**Provided records**
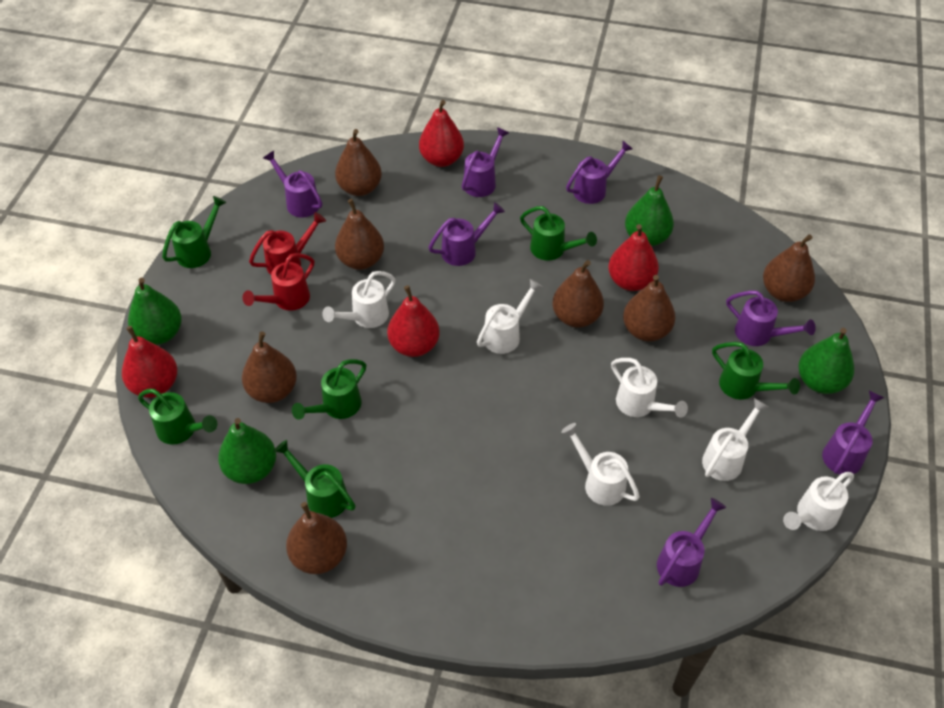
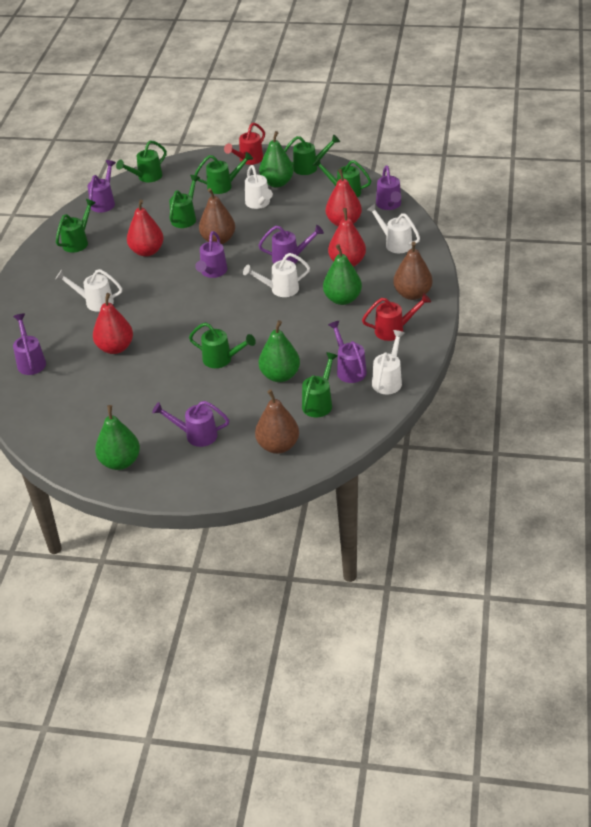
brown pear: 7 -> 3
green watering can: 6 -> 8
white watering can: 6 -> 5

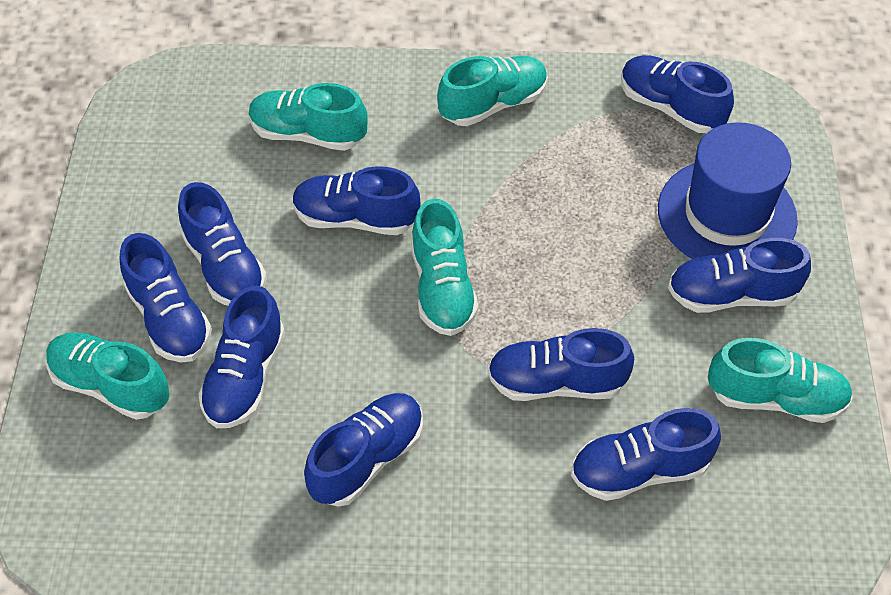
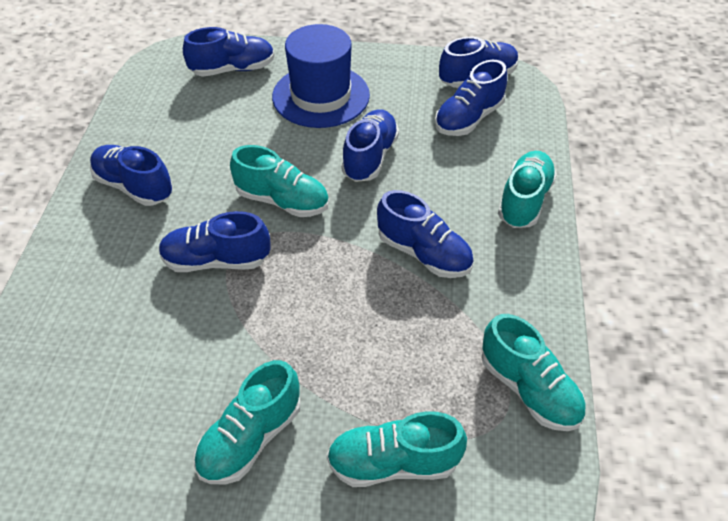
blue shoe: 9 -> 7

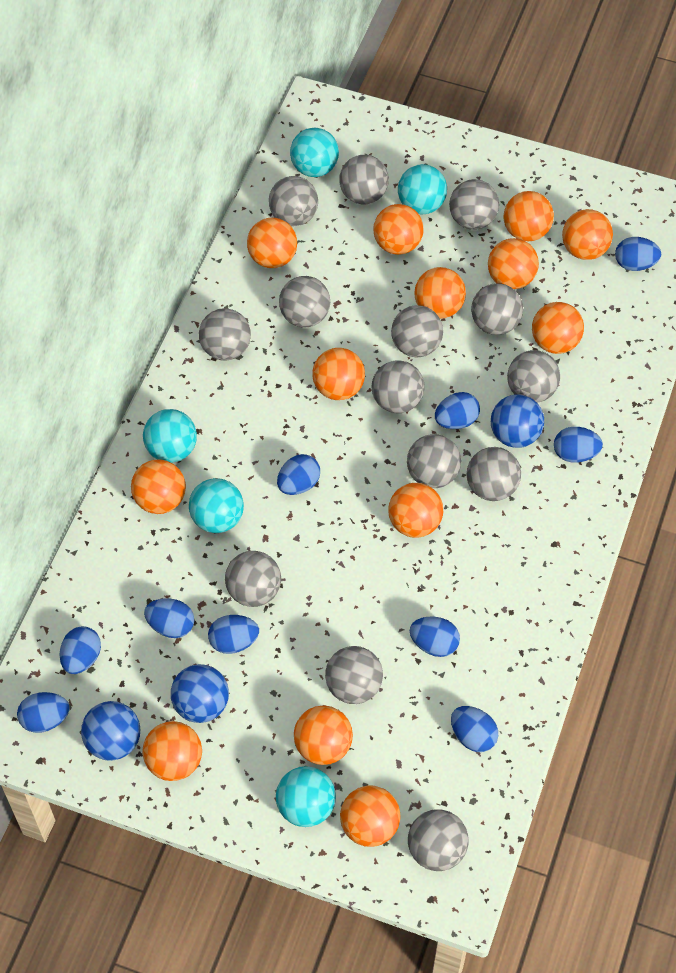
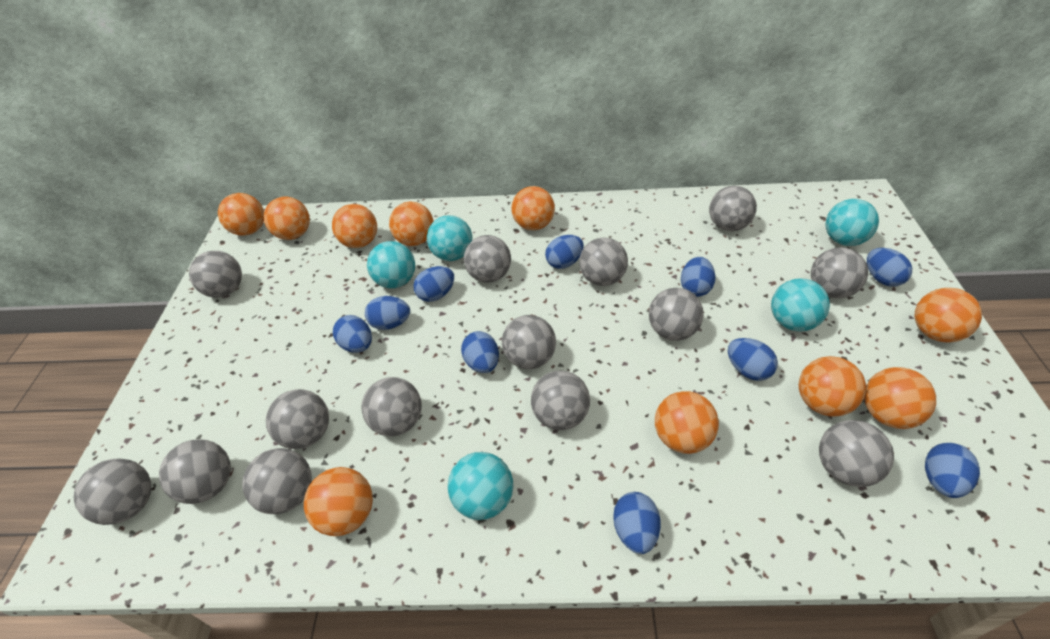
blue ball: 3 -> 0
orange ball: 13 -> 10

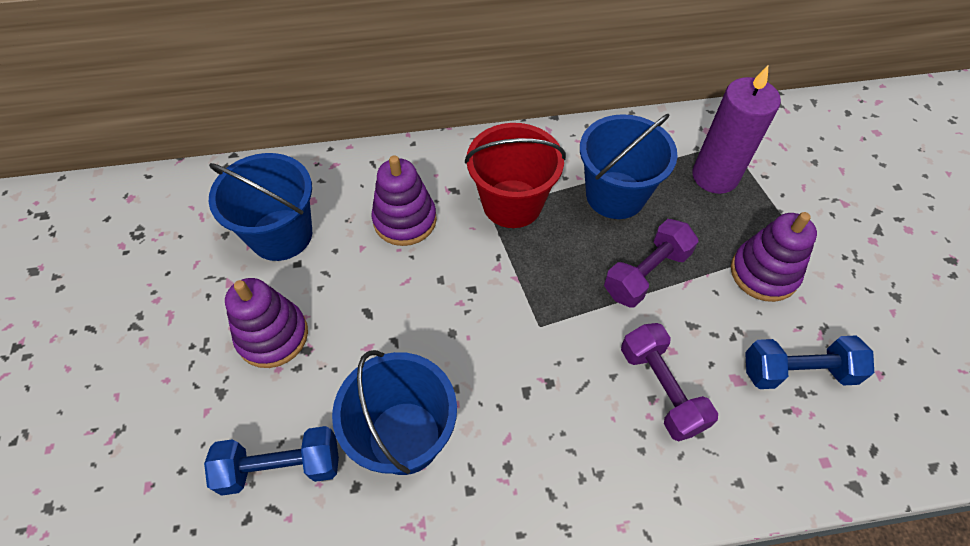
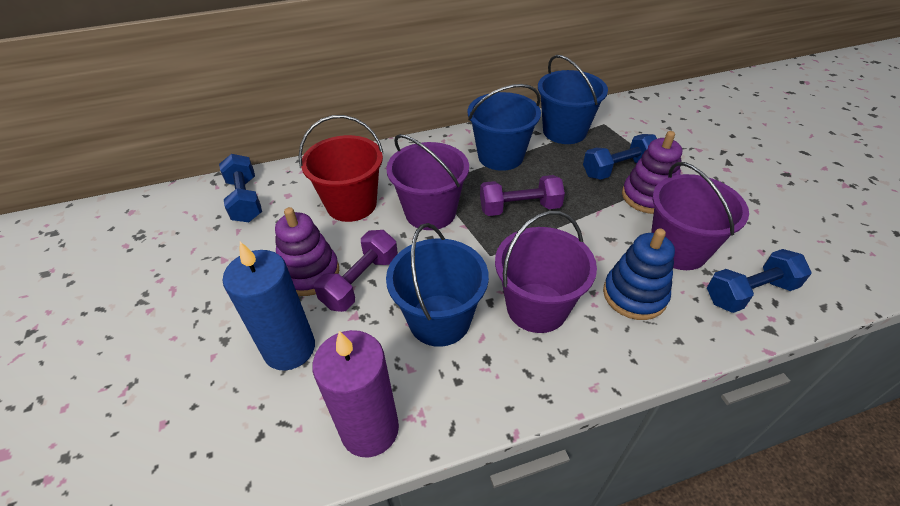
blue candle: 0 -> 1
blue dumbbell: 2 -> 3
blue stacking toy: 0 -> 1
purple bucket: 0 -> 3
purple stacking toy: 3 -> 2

**Requirement**
Across all lines of the data above, count those that contain the word "watering", giving the number without further comment.

**Response**
2